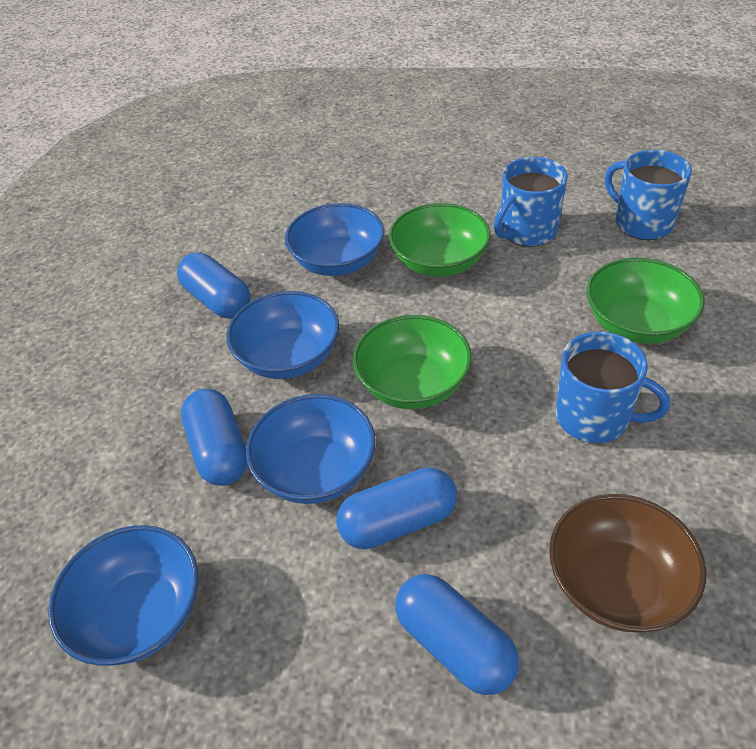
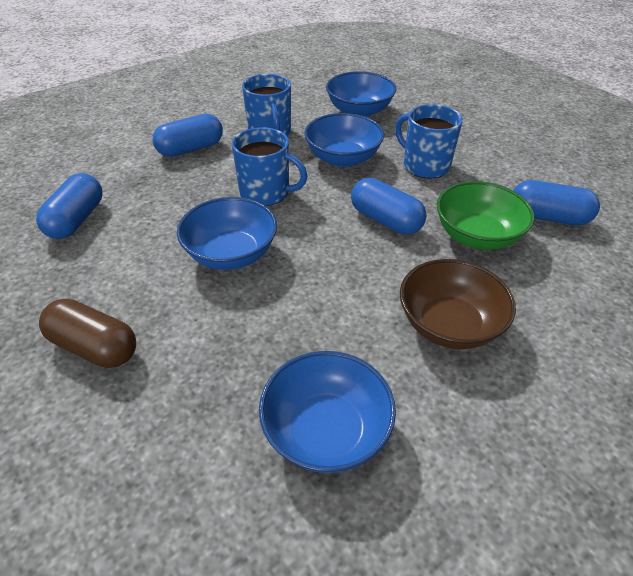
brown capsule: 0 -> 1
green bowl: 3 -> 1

☆ ☆ ☆ ☆

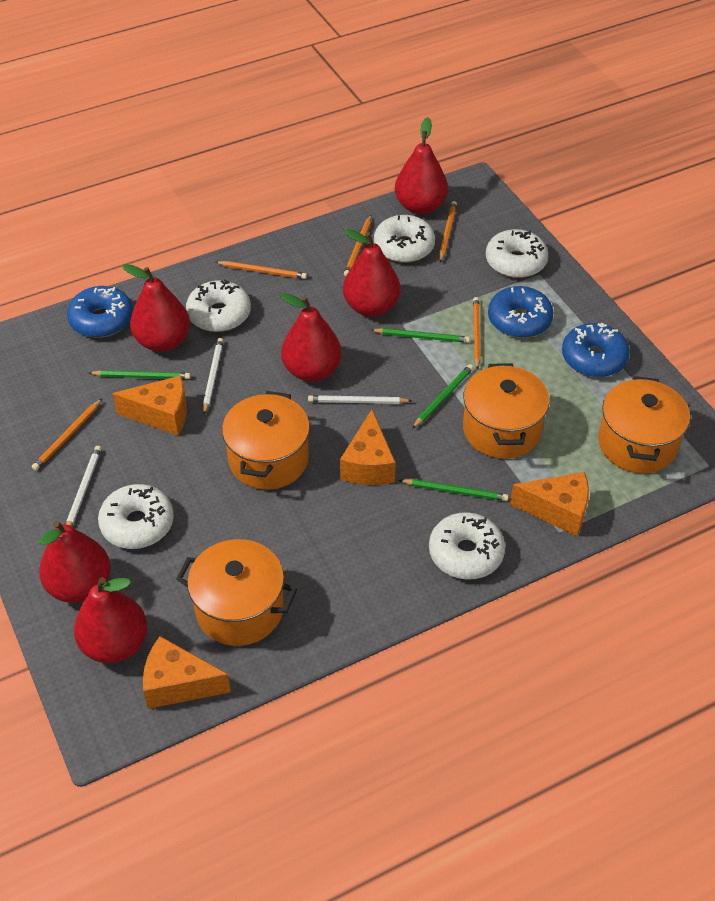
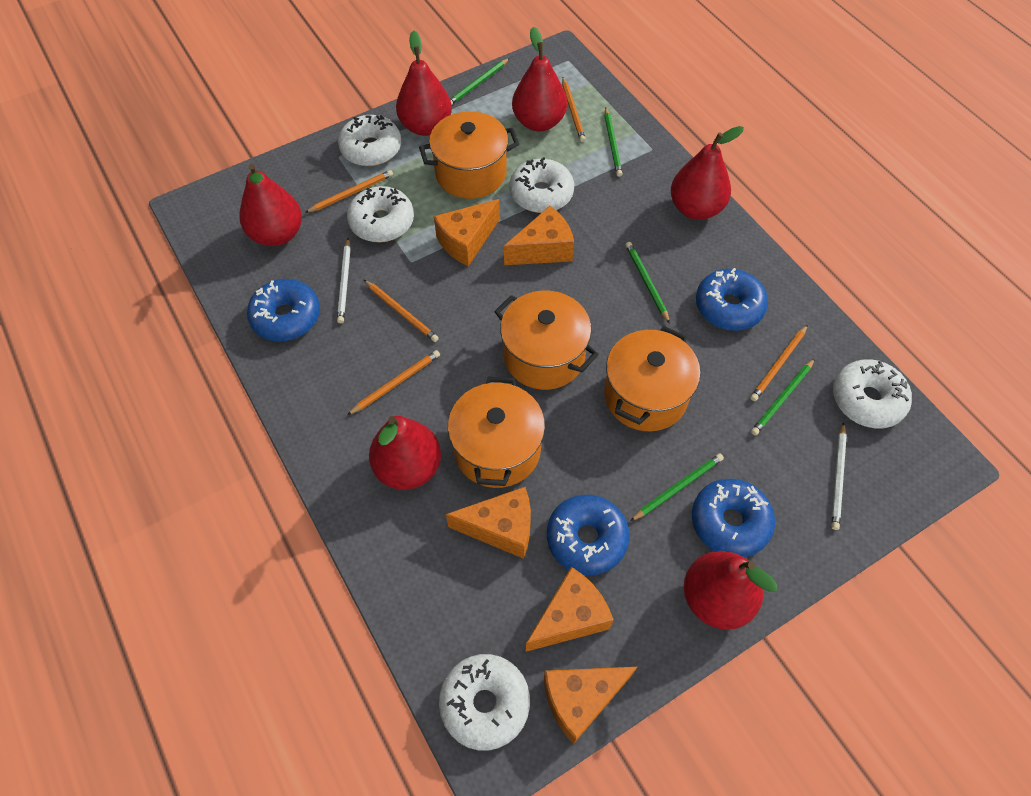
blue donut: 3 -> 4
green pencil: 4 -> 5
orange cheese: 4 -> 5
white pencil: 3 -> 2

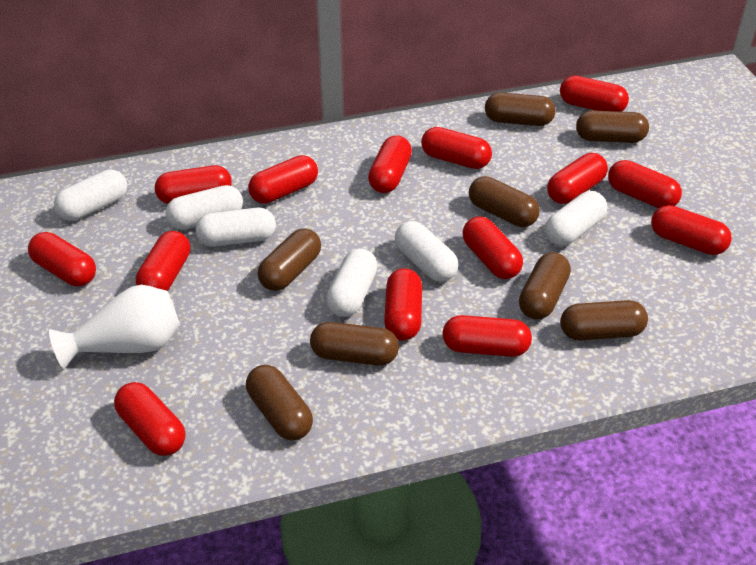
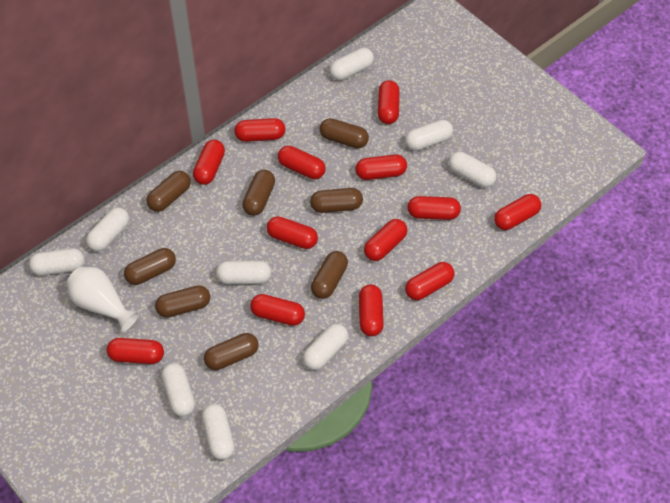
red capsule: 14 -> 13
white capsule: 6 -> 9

☆ ☆ ☆ ☆

Using the entries above, transcribe exactly from the line that has "green pencil: 4 -> 5" through the line that has "white capsule: 6 -> 9". Pictures are dropped.

green pencil: 4 -> 5
orange cheese: 4 -> 5
white pencil: 3 -> 2

red capsule: 14 -> 13
white capsule: 6 -> 9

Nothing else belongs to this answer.